> What the exercise asks: Restate word for word the run of lines that begins at the one containing "(386, 293) = (281, 246): none -> pink bucket" and ends at the last line of the listing.

> Given material:
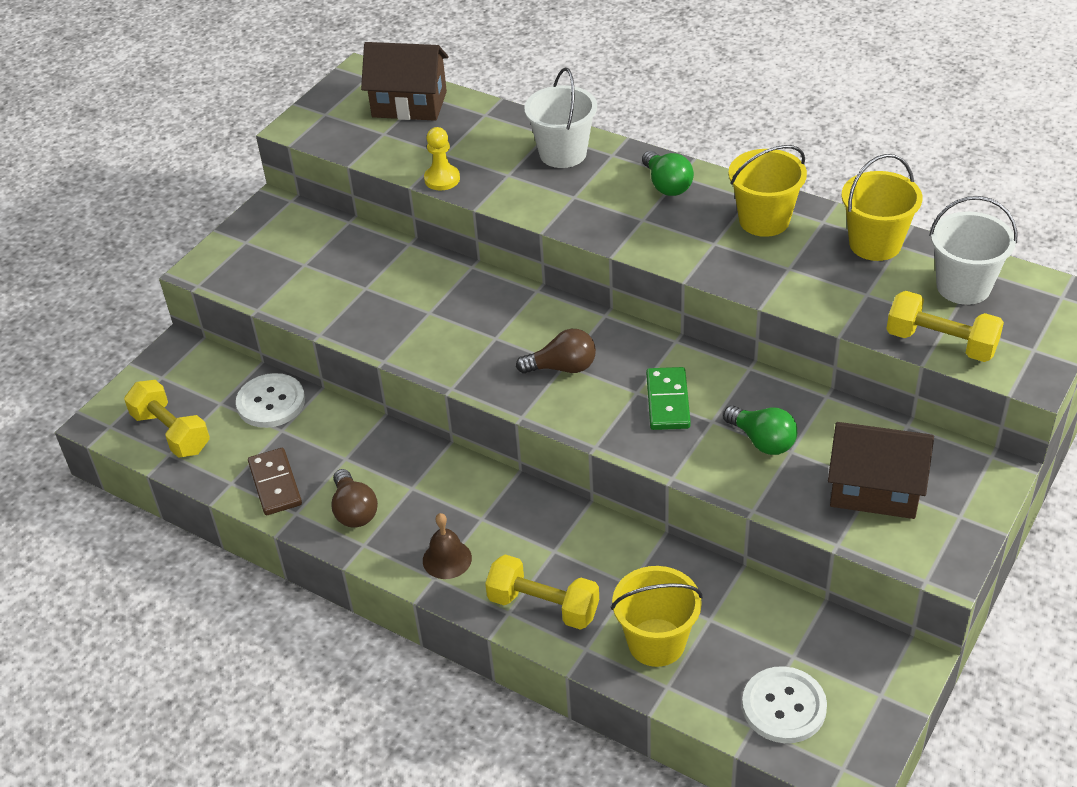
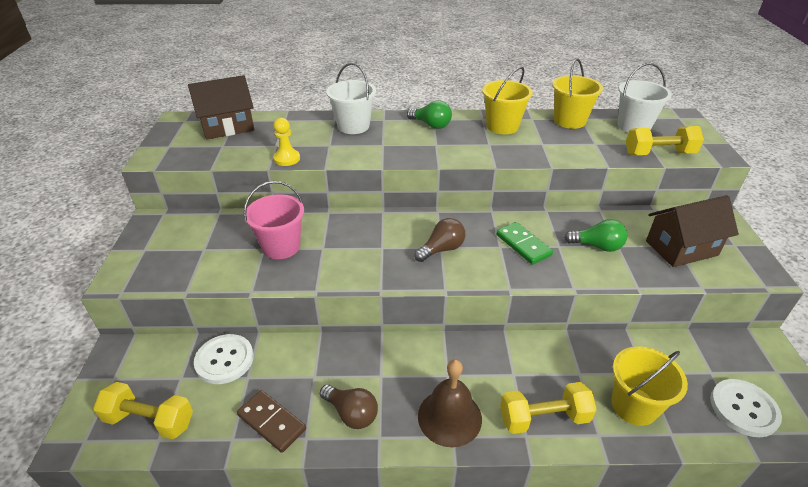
camera: 35 degrees left, 5 degrees down
(386, 293) = (281, 246): none -> pink bucket
(447, 559) = (449, 417): brown bell -> brown bell, size x1.58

> Result for this exercise:
(386, 293) = (281, 246): none -> pink bucket
(447, 559) = (449, 417): brown bell -> brown bell, size x1.58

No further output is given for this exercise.